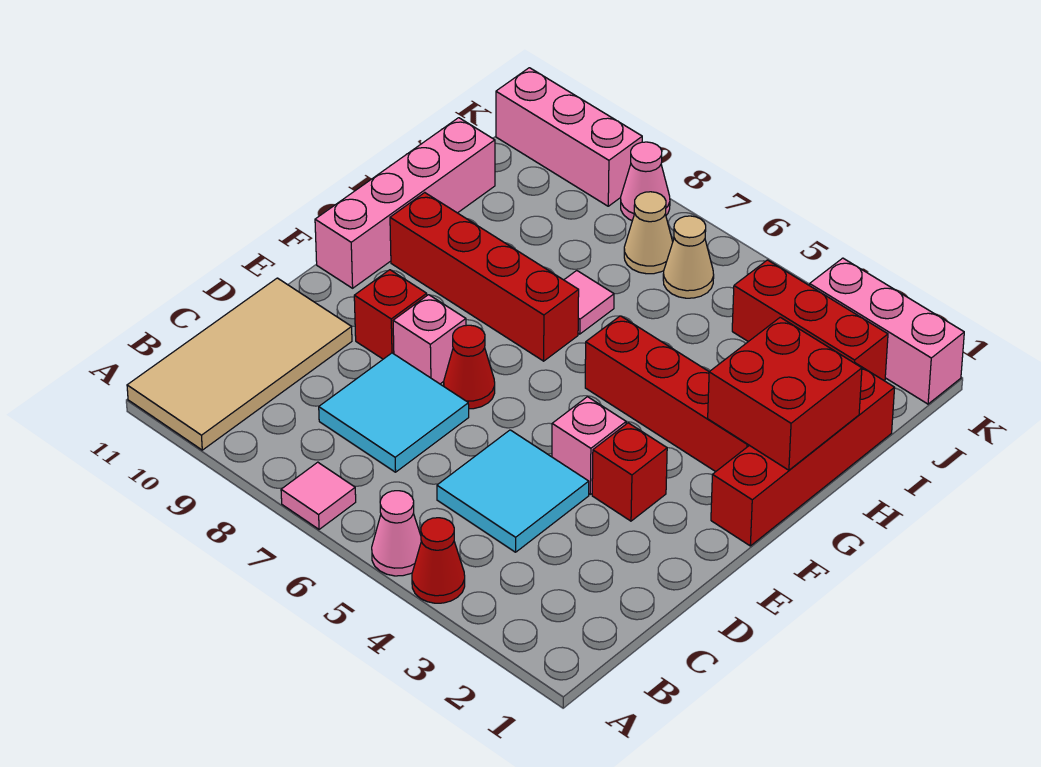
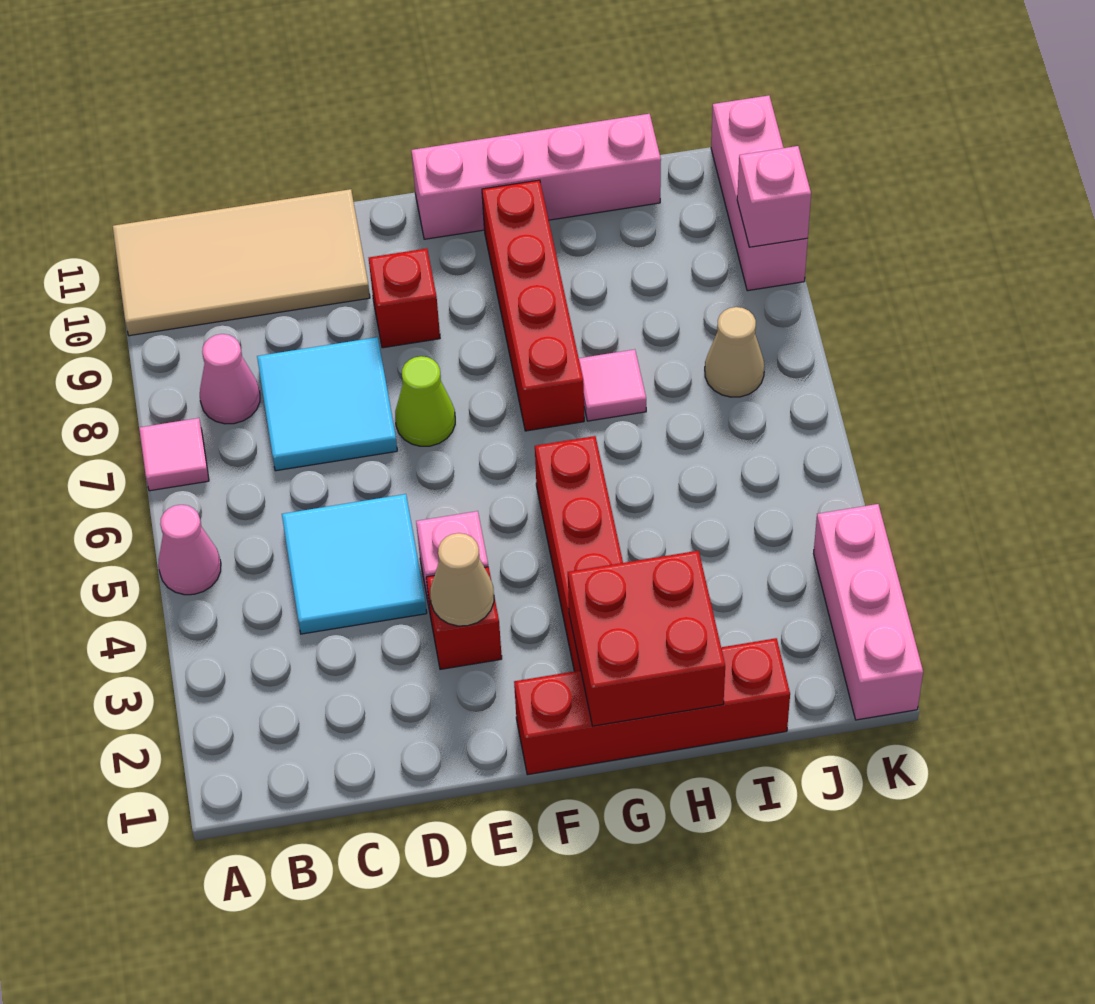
red cone A4 level 1 -> none
red cone E7 level 1 -> lime cone E7 level 1
pink brick E8 level 1 -> pink brick K9 level 2
red brick J2:J4 level 1 -> none
tan cone J6 level 1 -> tan cone E3 level 2
pink cone K8 level 1 -> pink cone B8 level 1

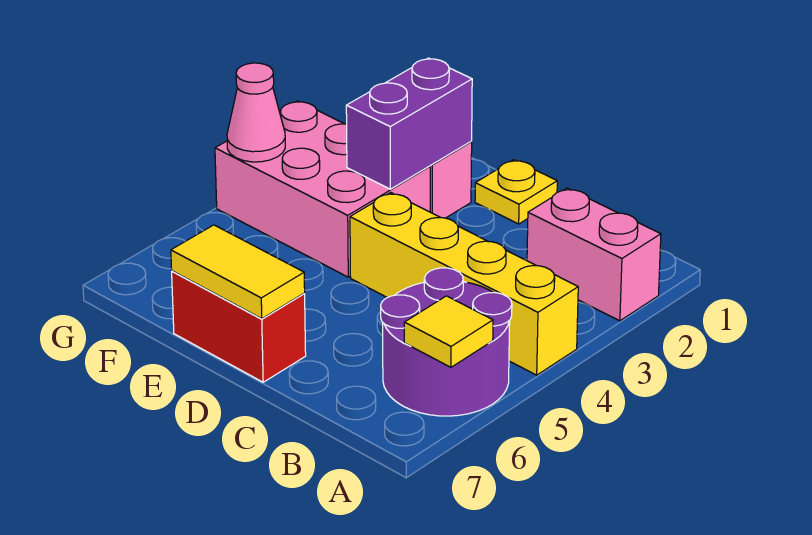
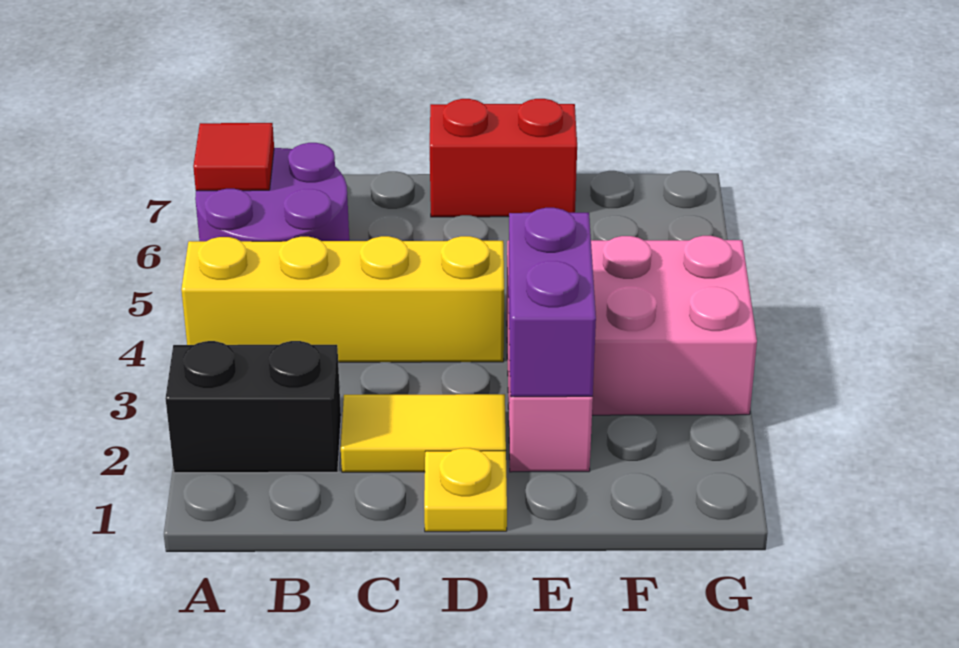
pink brick A2:B2 level 1 -> black brick A2:B2 level 1
yellow tile A6 level 2 -> red tile A6 level 2
yellow tile D7:E7 level 2 -> yellow tile C2:D2 level 1
pink cone G4 level 2 -> none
============
▸ **TASK DESCRIPTION**: Repeat each line of the records exactly. Do not include the pictures.

▸ **ANSWER SECTION**:
red cone A4 level 1 -> none
red cone E7 level 1 -> lime cone E7 level 1
pink brick E8 level 1 -> pink brick K9 level 2
red brick J2:J4 level 1 -> none
tan cone J6 level 1 -> tan cone E3 level 2
pink cone K8 level 1 -> pink cone B8 level 1

pink brick A2:B2 level 1 -> black brick A2:B2 level 1
yellow tile A6 level 2 -> red tile A6 level 2
yellow tile D7:E7 level 2 -> yellow tile C2:D2 level 1
pink cone G4 level 2 -> none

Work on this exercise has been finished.